BEGIN Record set
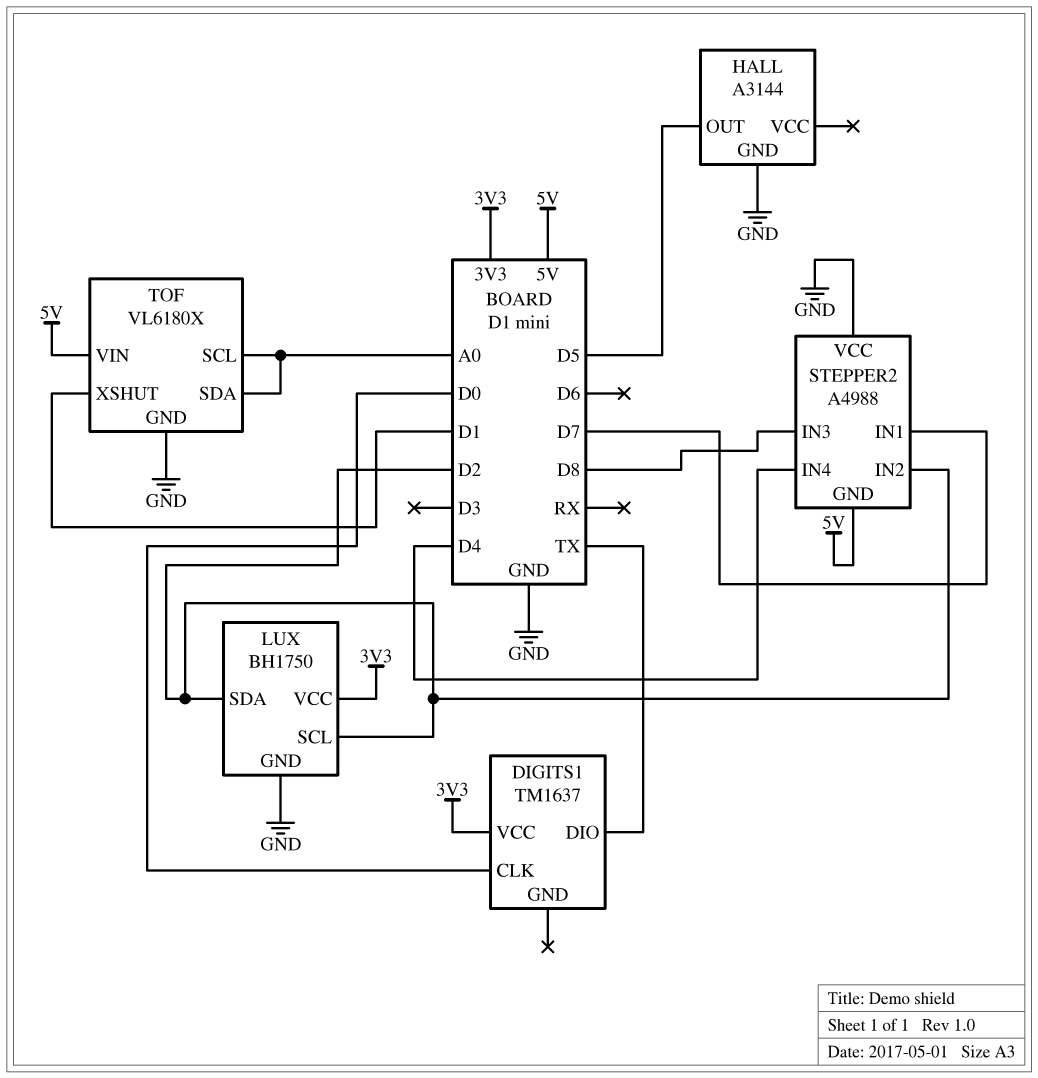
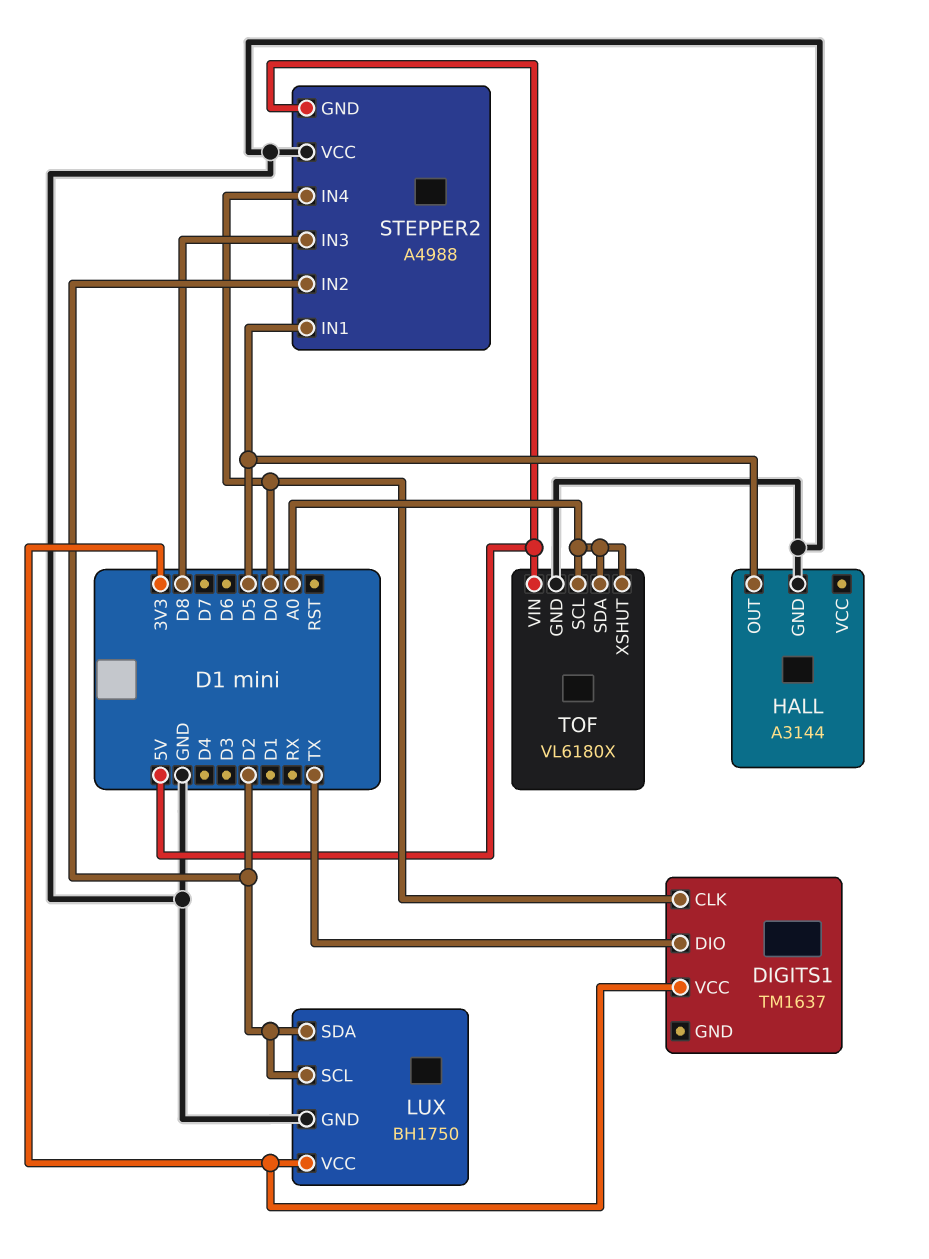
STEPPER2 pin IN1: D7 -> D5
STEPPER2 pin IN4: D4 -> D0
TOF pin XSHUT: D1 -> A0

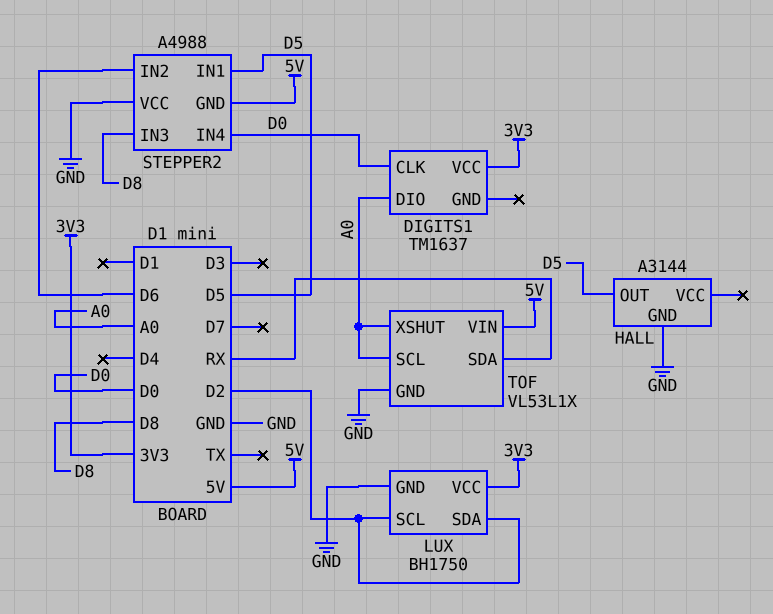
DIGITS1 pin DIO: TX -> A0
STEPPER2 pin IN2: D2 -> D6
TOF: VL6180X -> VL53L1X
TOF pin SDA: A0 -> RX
END Record set
BEGIN Record set
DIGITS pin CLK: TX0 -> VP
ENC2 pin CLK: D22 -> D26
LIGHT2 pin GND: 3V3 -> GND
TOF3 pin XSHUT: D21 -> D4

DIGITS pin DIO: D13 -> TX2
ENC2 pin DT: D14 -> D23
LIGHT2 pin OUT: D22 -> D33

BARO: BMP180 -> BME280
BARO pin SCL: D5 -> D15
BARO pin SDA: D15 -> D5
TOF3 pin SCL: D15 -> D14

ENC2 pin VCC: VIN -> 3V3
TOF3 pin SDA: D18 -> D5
END Record set
BEGIN Record set
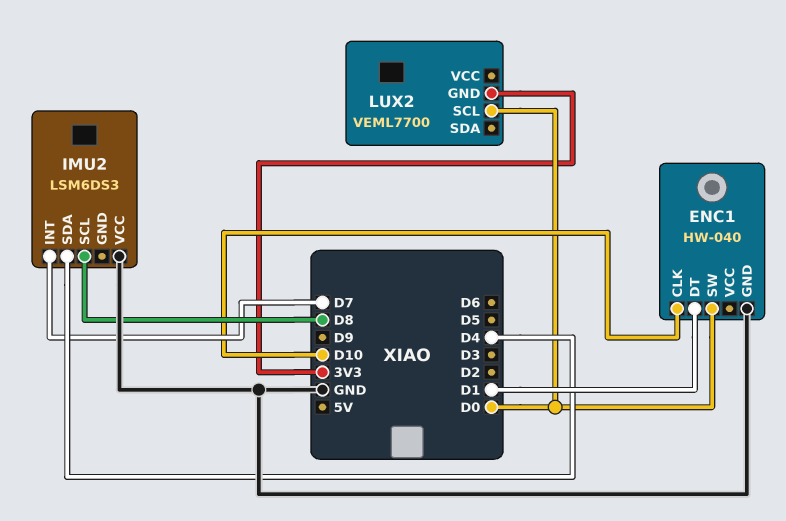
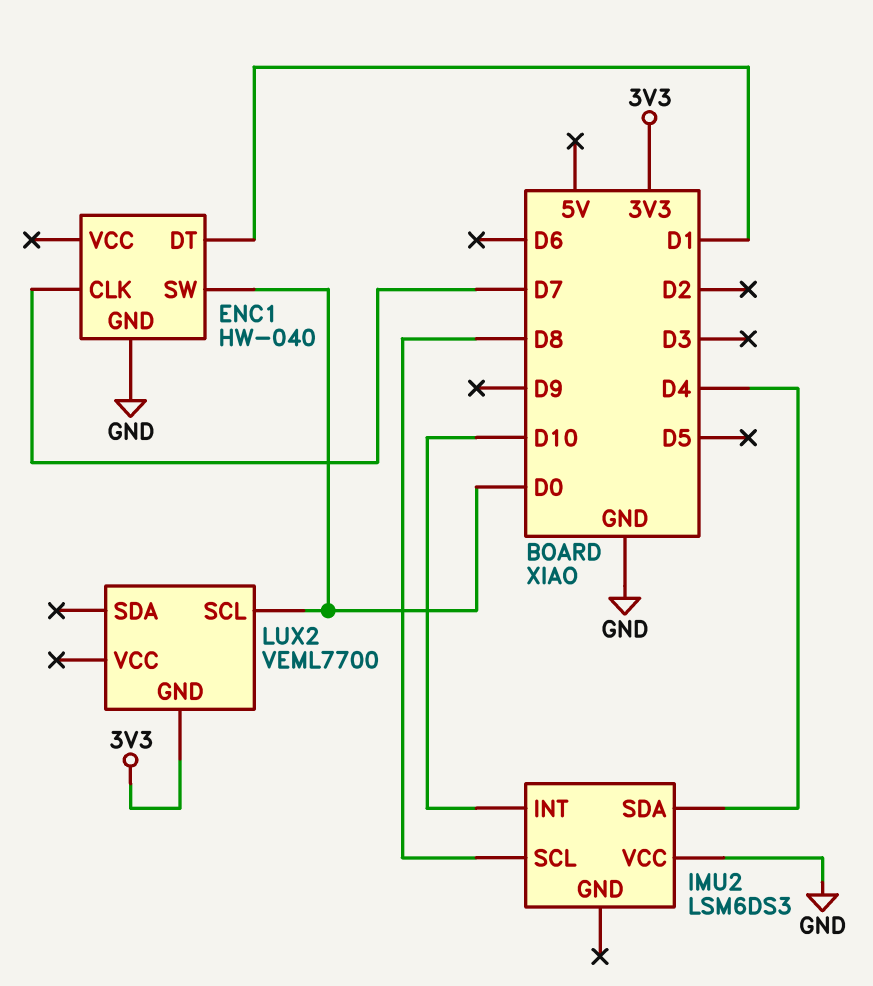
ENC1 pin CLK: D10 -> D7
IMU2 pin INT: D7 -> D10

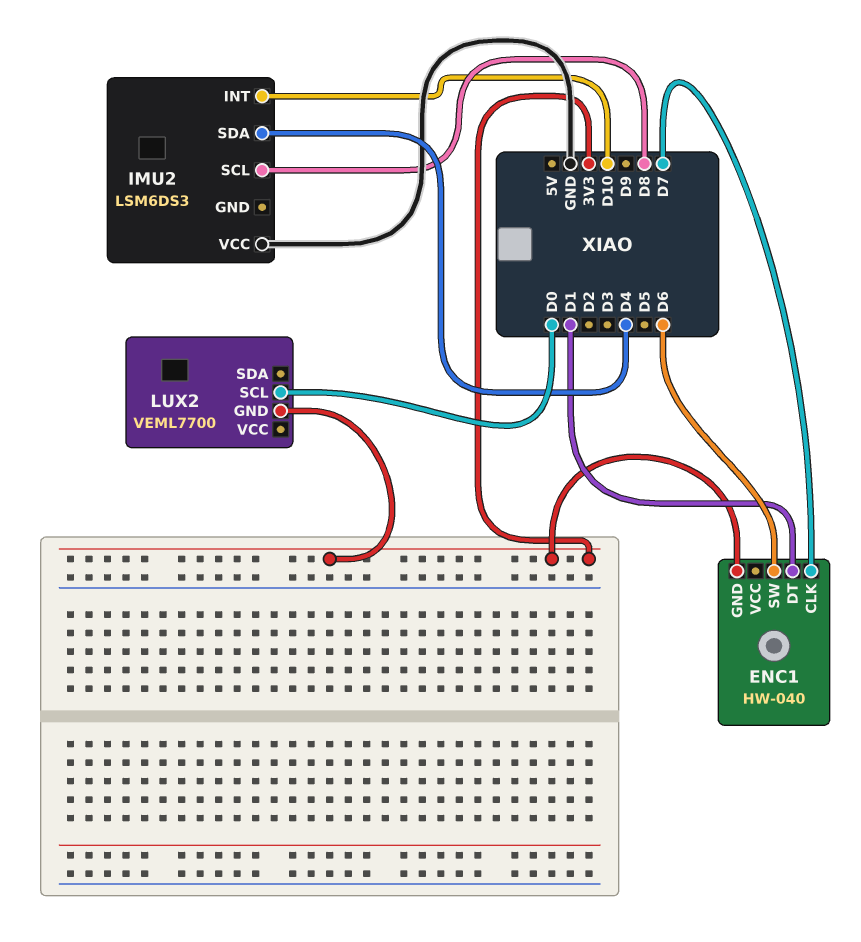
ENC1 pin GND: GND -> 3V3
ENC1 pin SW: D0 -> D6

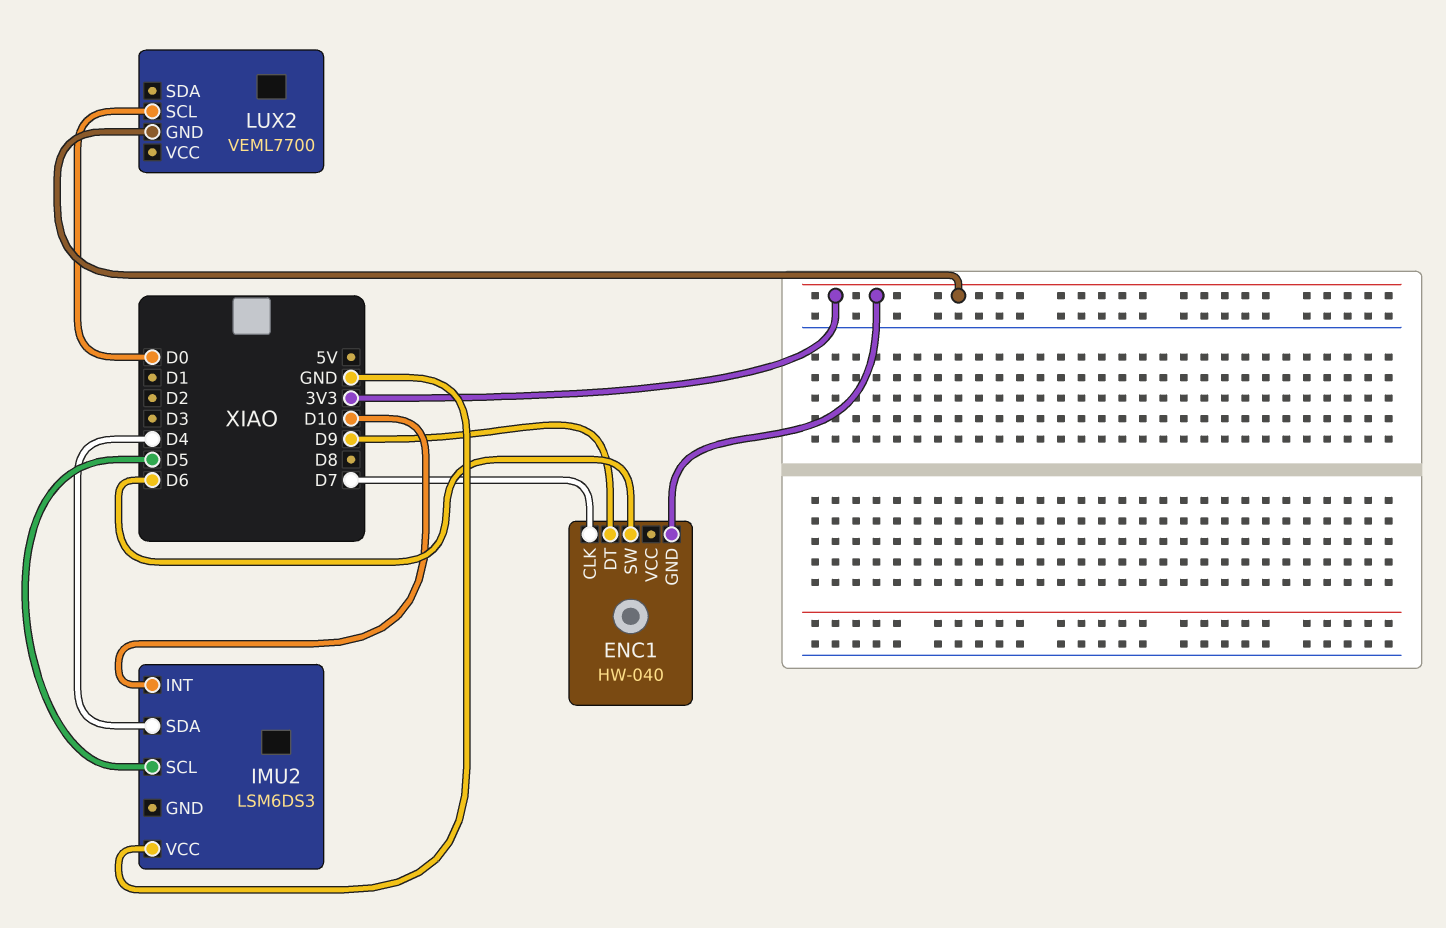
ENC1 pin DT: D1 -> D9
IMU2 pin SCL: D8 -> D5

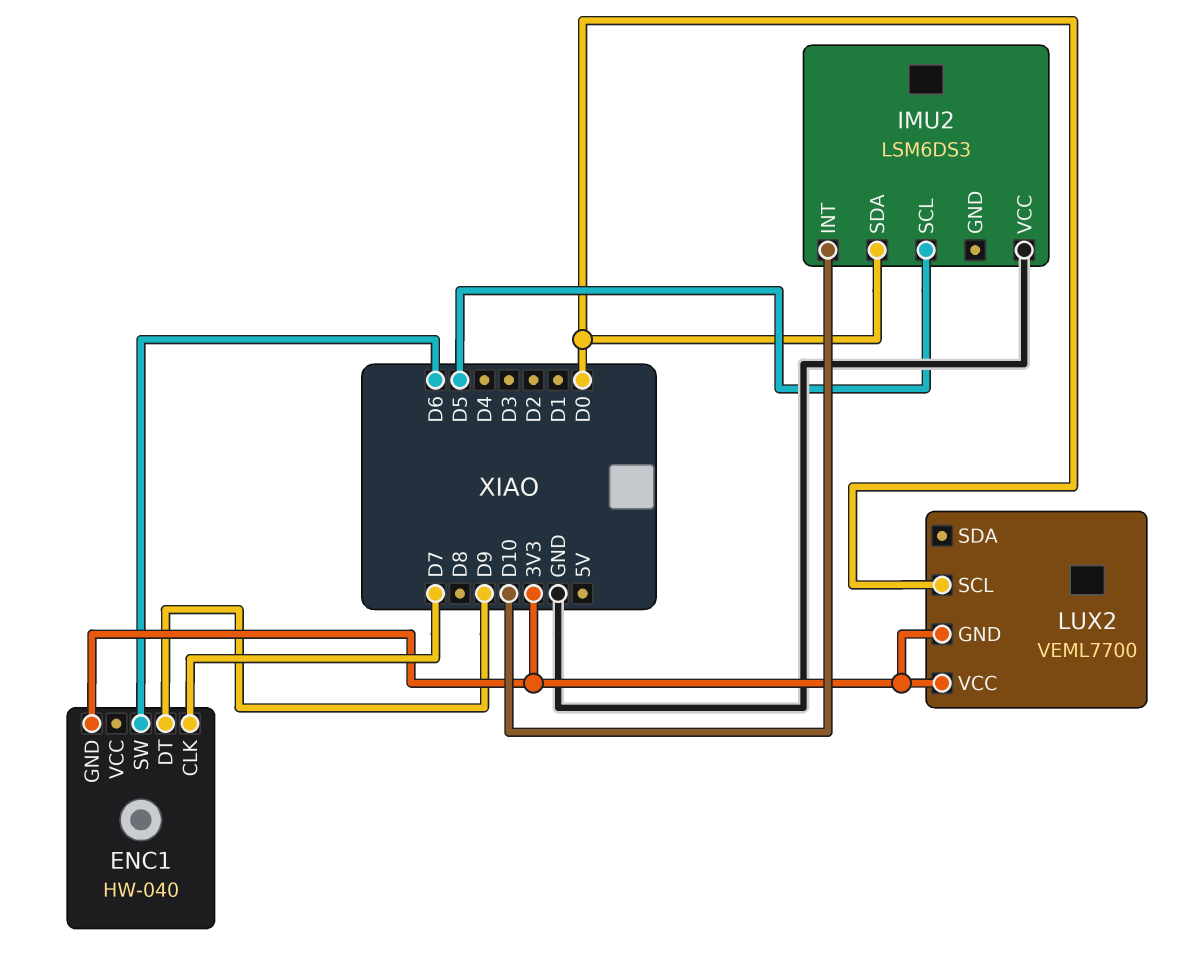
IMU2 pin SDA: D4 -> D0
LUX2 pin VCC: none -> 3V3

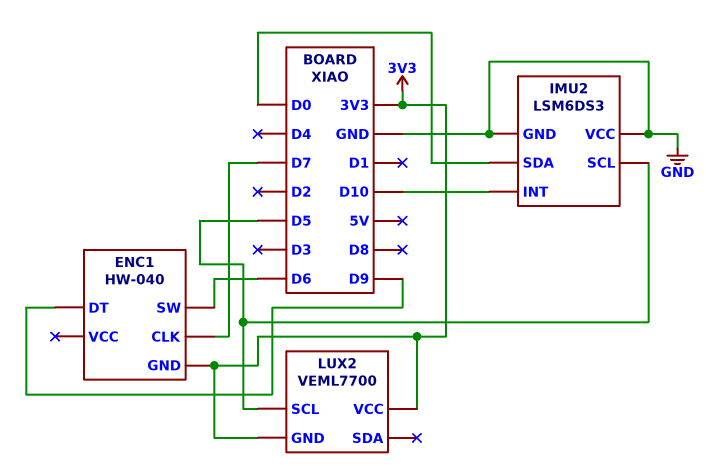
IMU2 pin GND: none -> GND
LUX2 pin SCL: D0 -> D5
END Record set
**Task goal:** Beginning with the line above that contains "IMU2 pin SCL: D8 -> D5" and ending with the line that contains "LUX2 pin SCL: D0 -> D5", quote each line exactly, keeping out the pictures.

**Result for this exercise:**
IMU2 pin SCL: D8 -> D5

IMU2 pin SDA: D4 -> D0
LUX2 pin VCC: none -> 3V3

IMU2 pin GND: none -> GND
LUX2 pin SCL: D0 -> D5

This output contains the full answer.